#### Data extracts
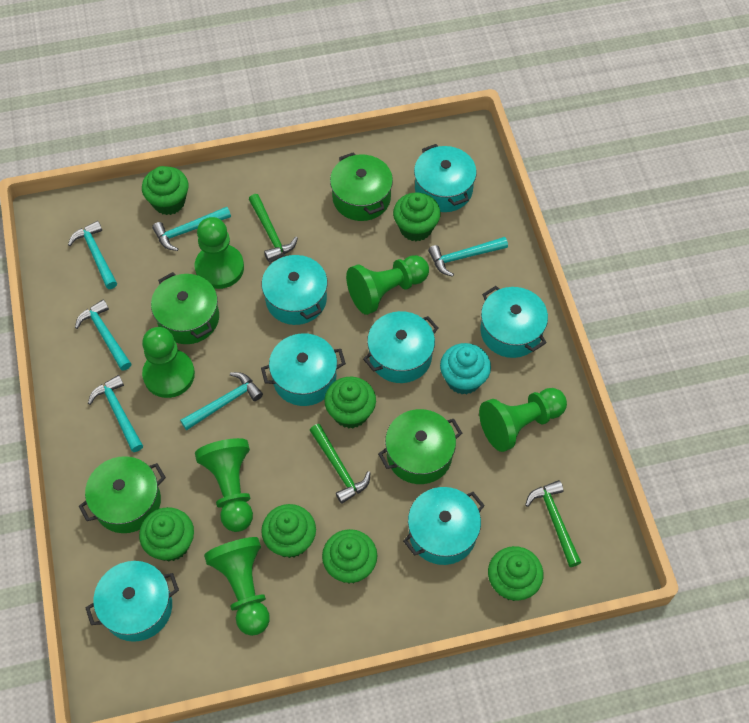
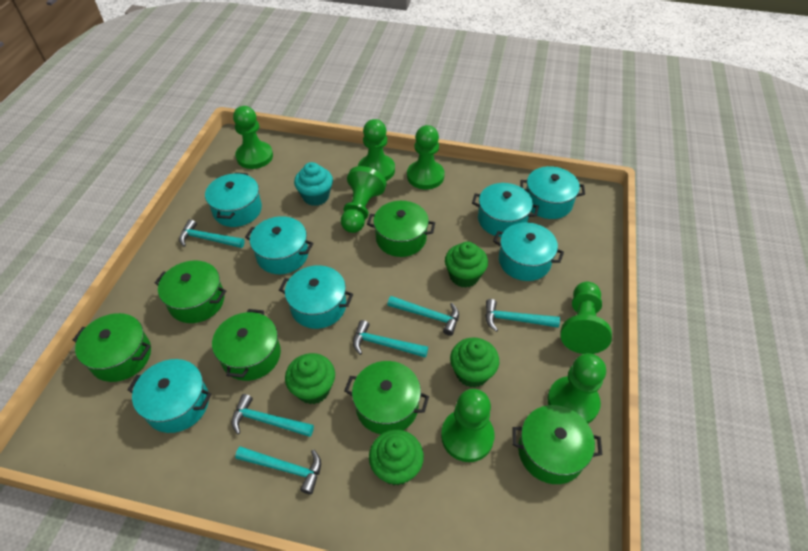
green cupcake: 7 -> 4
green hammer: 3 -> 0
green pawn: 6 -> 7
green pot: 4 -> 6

--

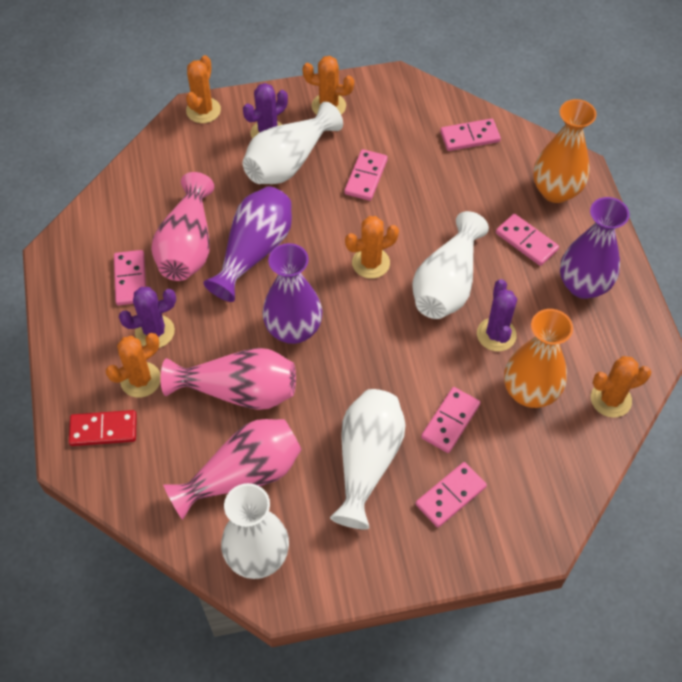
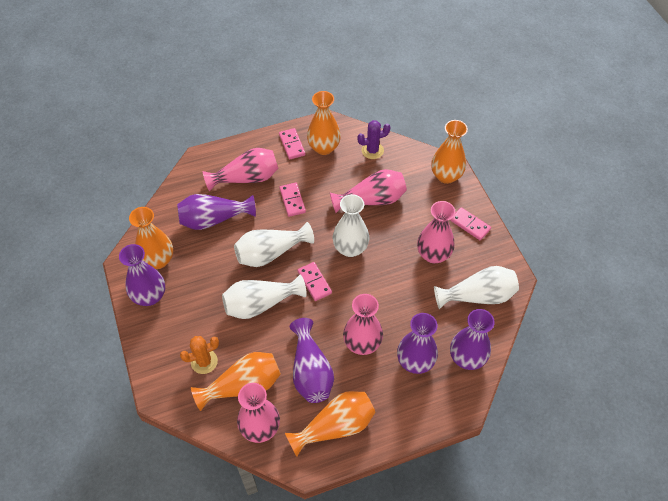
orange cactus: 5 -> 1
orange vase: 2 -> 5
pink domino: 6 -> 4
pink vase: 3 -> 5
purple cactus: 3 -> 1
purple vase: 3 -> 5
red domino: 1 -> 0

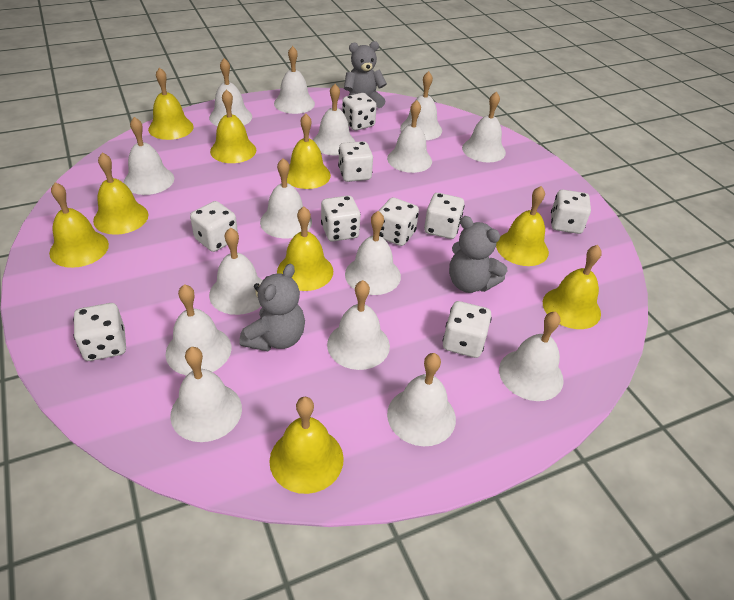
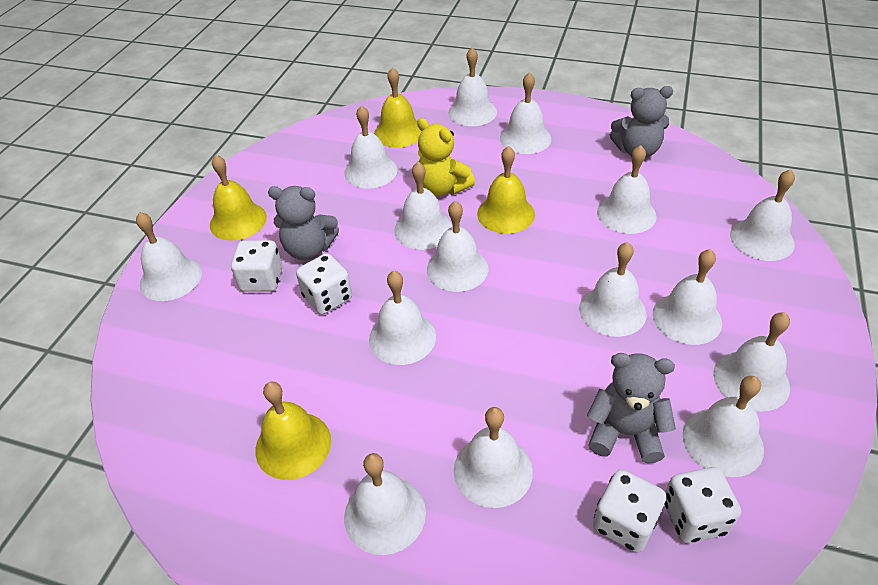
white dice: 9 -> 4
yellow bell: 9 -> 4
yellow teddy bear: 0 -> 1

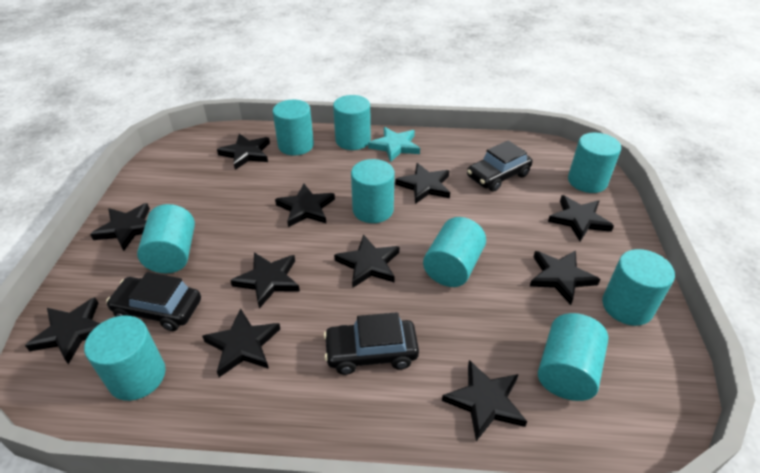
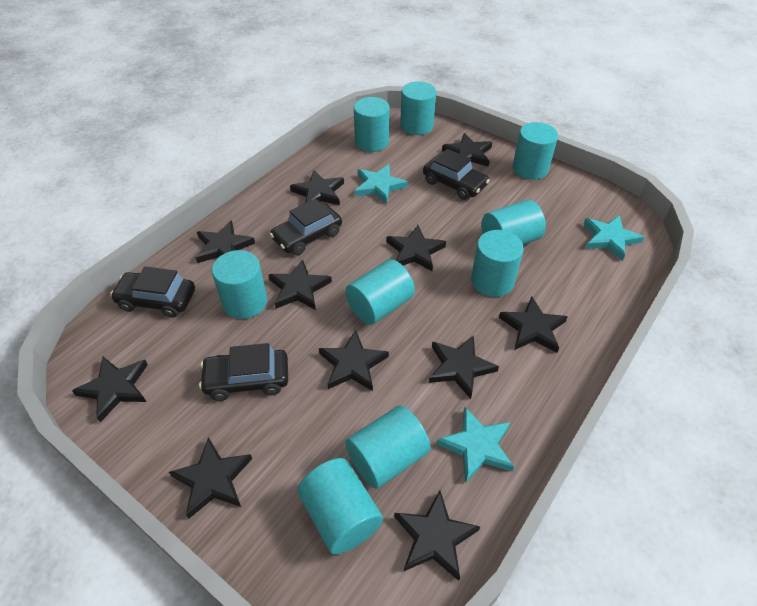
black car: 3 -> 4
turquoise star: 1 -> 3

--

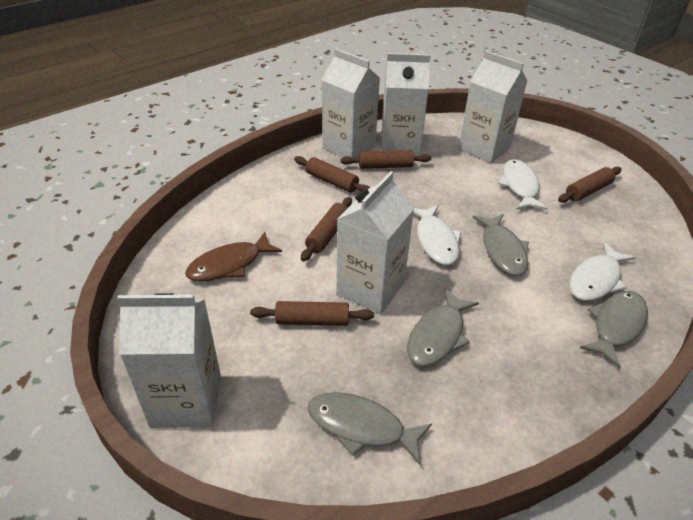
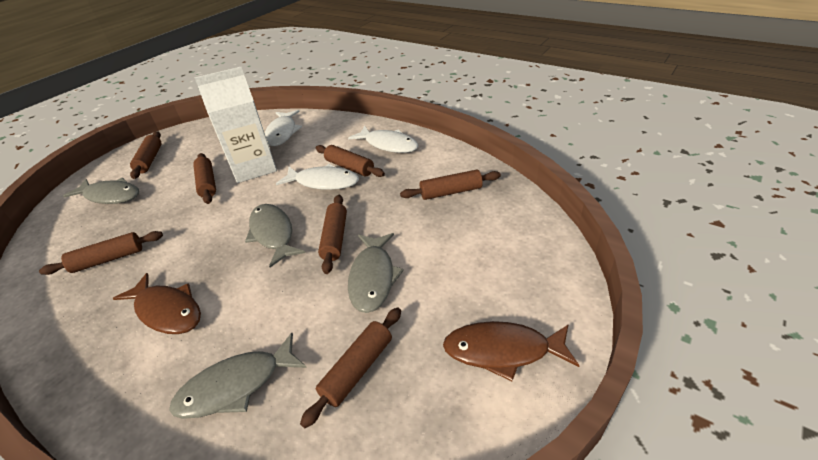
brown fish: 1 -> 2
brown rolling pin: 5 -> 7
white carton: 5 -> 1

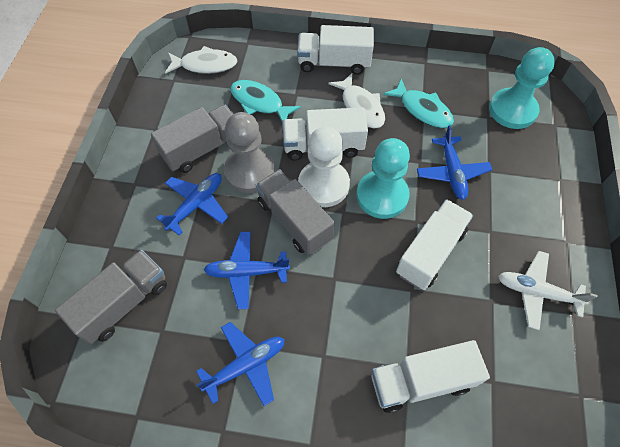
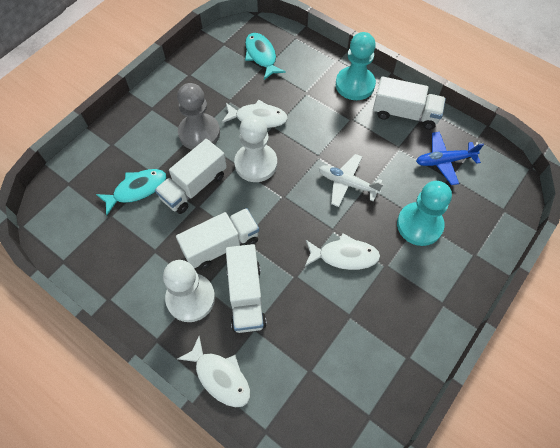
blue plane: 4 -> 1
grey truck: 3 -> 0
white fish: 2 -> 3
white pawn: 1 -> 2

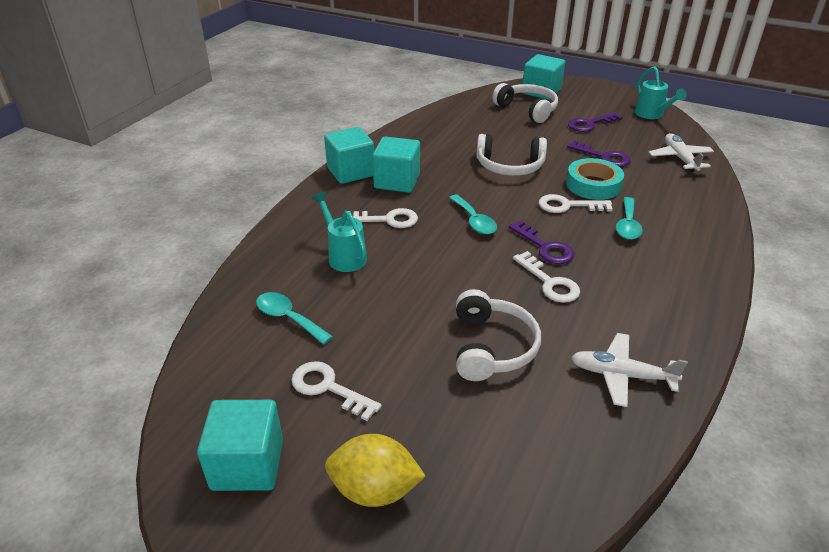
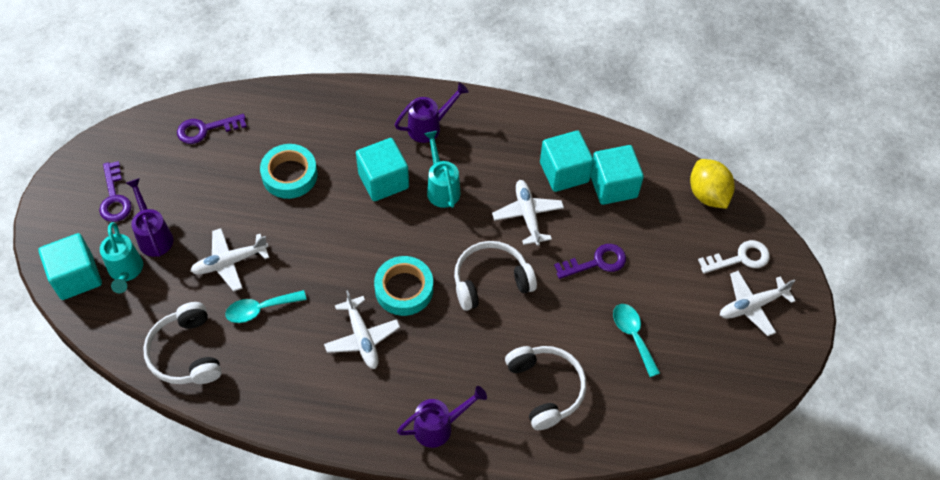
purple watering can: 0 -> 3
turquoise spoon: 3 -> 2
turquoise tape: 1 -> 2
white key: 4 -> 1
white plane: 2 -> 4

#### Brief
Begin at the line in the entries above that has "pink domino: 6 -> 4", stop after the line that has "turquoise star: 1 -> 3", and output exactly those lines without pictures.

#### Your solution
pink domino: 6 -> 4
pink vase: 3 -> 5
purple cactus: 3 -> 1
purple vase: 3 -> 5
red domino: 1 -> 0

white dice: 9 -> 4
yellow bell: 9 -> 4
yellow teddy bear: 0 -> 1

black car: 3 -> 4
turquoise star: 1 -> 3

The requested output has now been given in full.